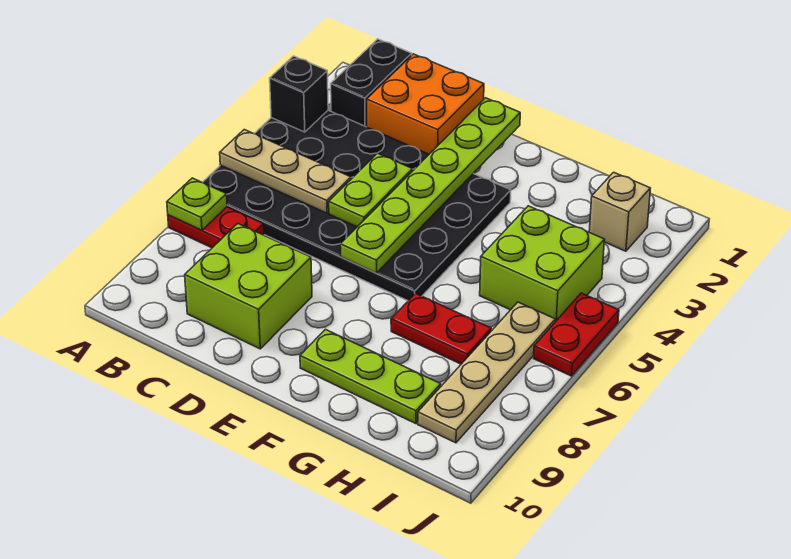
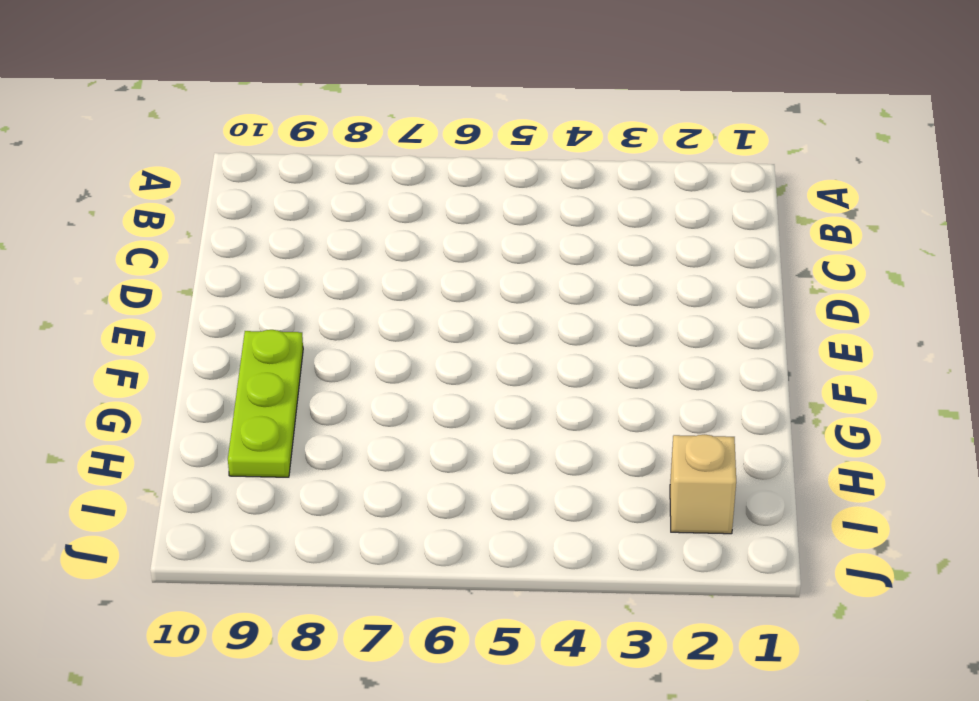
none -> black 4x6 plate [202,110,511,301]
none -> red 1x2 plate [168,207,264,248]
none -> black 1x2 brick [331,39,412,127]

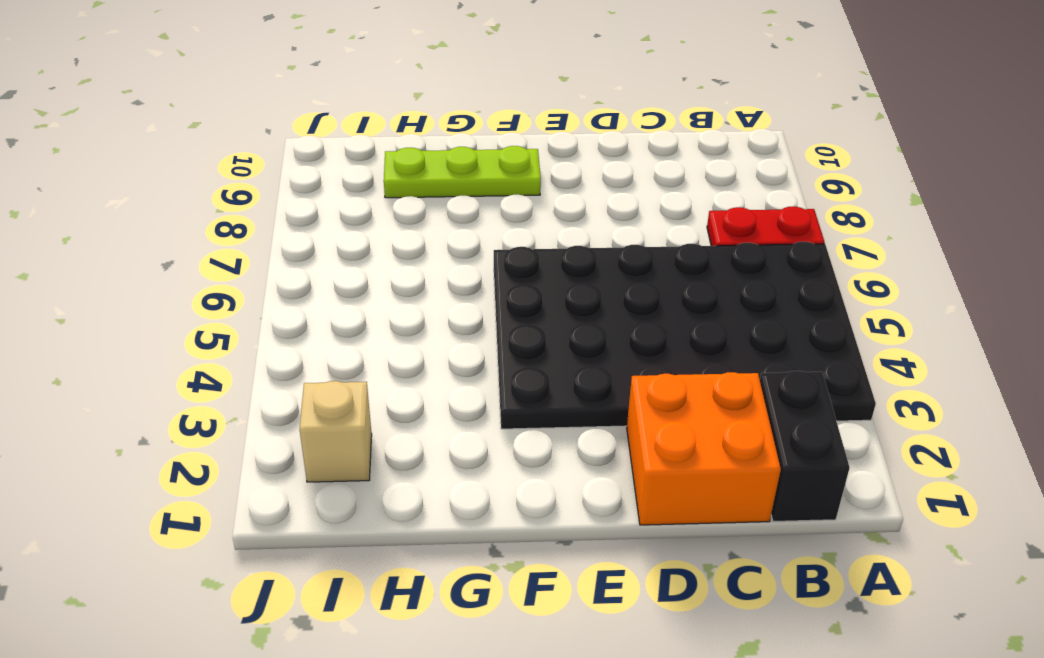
none -> lime 2x2 brick [185,224,312,349]
none -> red 1x2 plate [391,293,491,364]
none -> lime 2x2 brick [480,206,604,322]

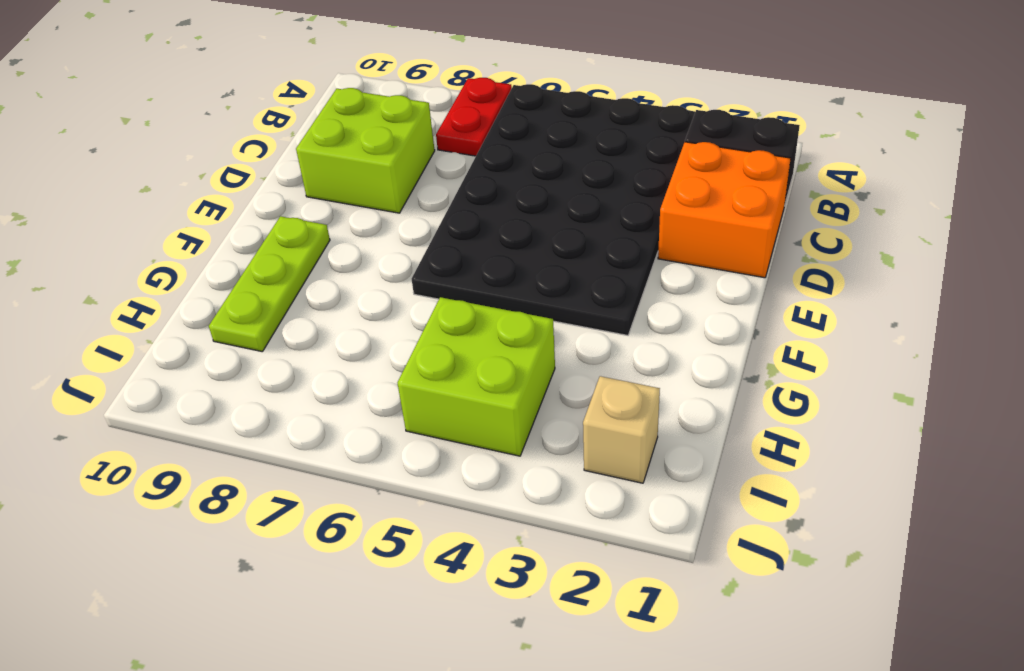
none -> red 1x2 plate [391,293,491,364]
none -> tan 1x4 plate [418,302,555,443]
none -> red 1x2 plate [534,293,619,376]

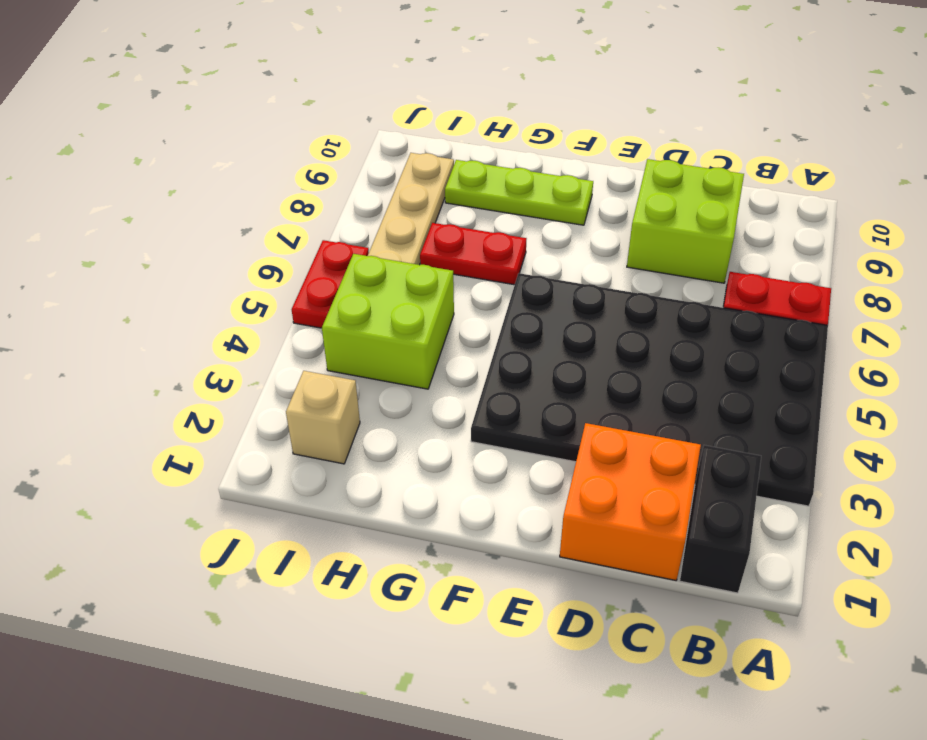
none -> black 1x1 brick [270,56,328,132]
none -> tan 1x3 plate [220,130,351,213]
none -> lime 1x1 plate [167,178,227,230]

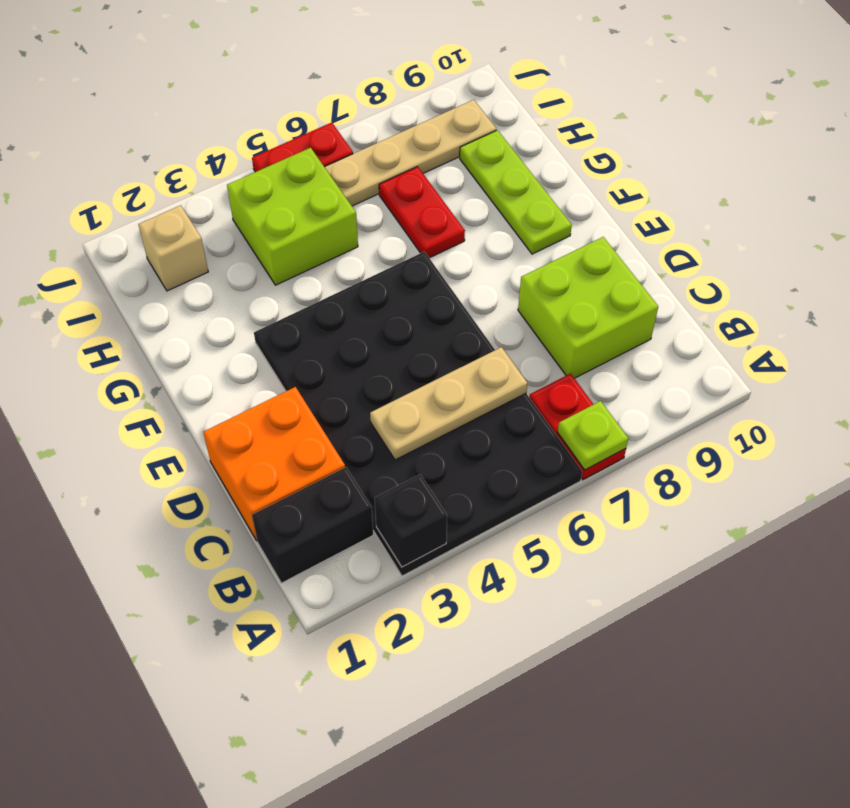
tan 1x3 plate [370,347,527,460] -> tan 1x3 plate turned to [220,130,351,213]
none -> lime 1x2 plate [329,153,413,227]
none -> lime 1x6 plate [340,98,520,273]

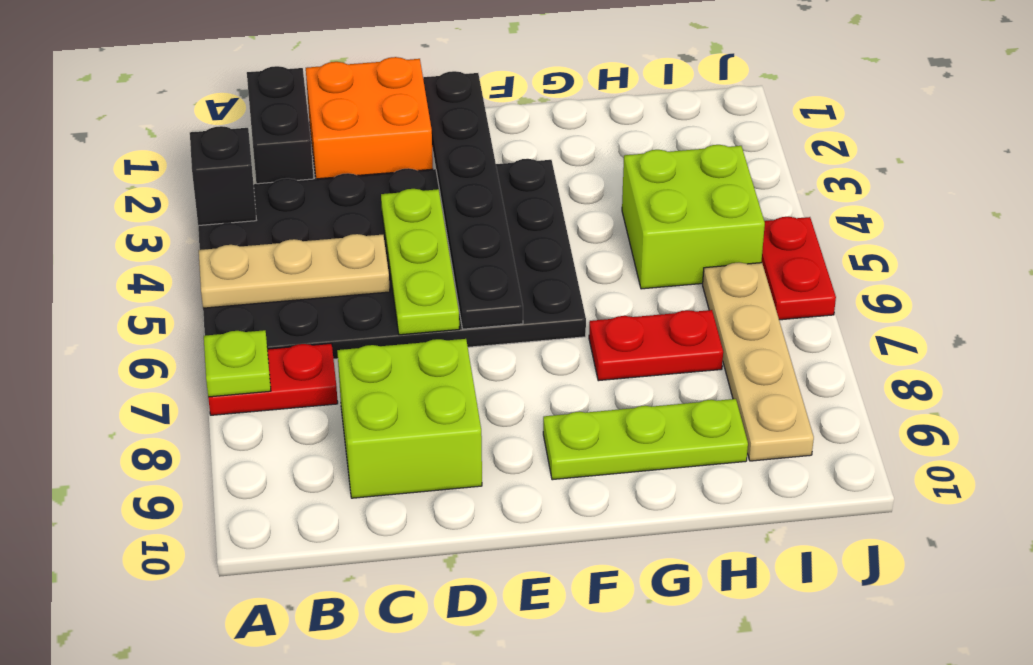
lime 1x3 plate [381,189,459,335] -> lime 1x2 plate [329,153,413,227]
black 1x6 plate [423,71,523,329] -> lime 1x6 plate [340,98,520,273]
none -> tan 1x1 brick [589,172,650,251]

———

__Exercise__. What are the lines above from the one with "none -> red 1x2 plate [168,207,264,248]" to the one with "none -> lime 1x1 plate [167,178,227,230]", both included? Reproduce them exactly, without pictures.

__Solution below__.
none -> red 1x2 plate [168,207,264,248]
none -> black 1x2 brick [331,39,412,127]

none -> lime 2x2 brick [185,224,312,349]
none -> red 1x2 plate [391,293,491,364]
none -> lime 2x2 brick [480,206,604,322]

none -> red 1x2 plate [391,293,491,364]
none -> tan 1x4 plate [418,302,555,443]
none -> red 1x2 plate [534,293,619,376]

none -> black 1x1 brick [270,56,328,132]
none -> tan 1x3 plate [220,130,351,213]
none -> lime 1x1 plate [167,178,227,230]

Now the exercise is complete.